What is needed is an exact transcription of the listing, with the images removed.

Recorded information
********************
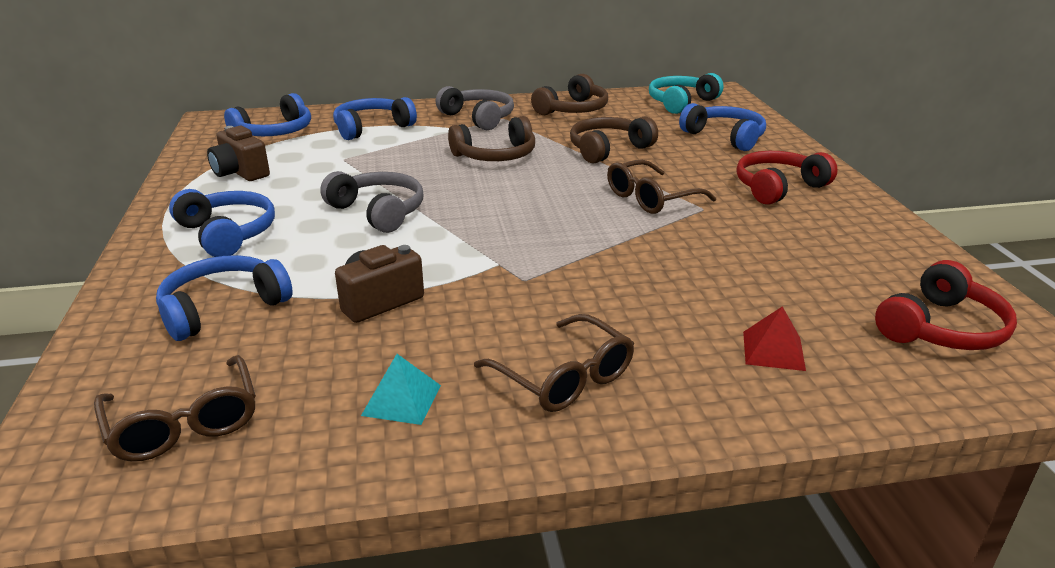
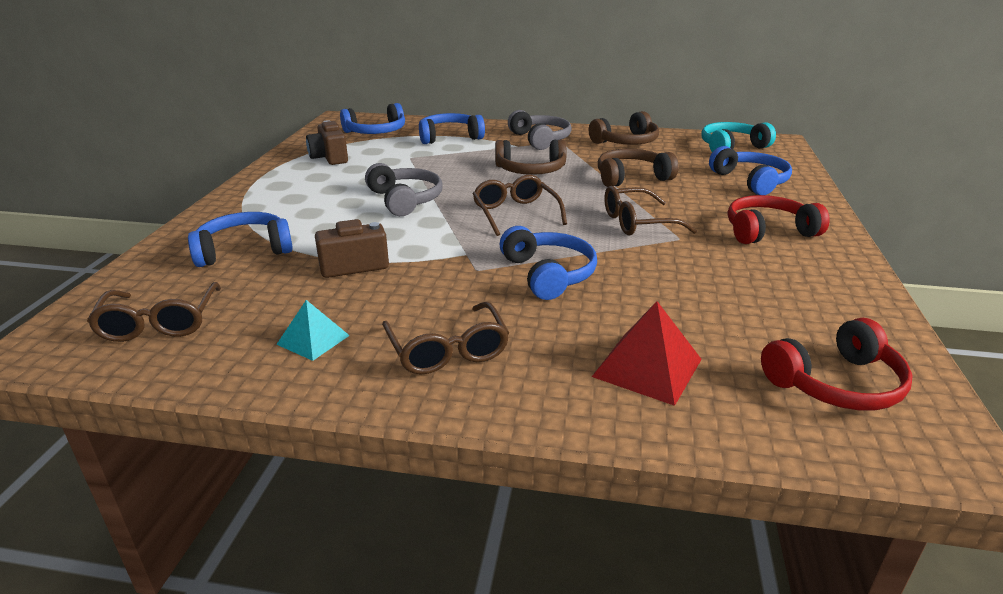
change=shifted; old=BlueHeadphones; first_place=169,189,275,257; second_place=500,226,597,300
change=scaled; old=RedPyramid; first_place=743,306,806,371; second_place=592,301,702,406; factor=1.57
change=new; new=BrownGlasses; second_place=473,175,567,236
********************
Reply to the exercise
change=shifted; old=BlueHeadphones; first_place=169,189,275,257; second_place=500,226,597,300
change=scaled; old=RedPyramid; first_place=743,306,806,371; second_place=592,301,702,406; factor=1.57
change=new; new=BrownGlasses; second_place=473,175,567,236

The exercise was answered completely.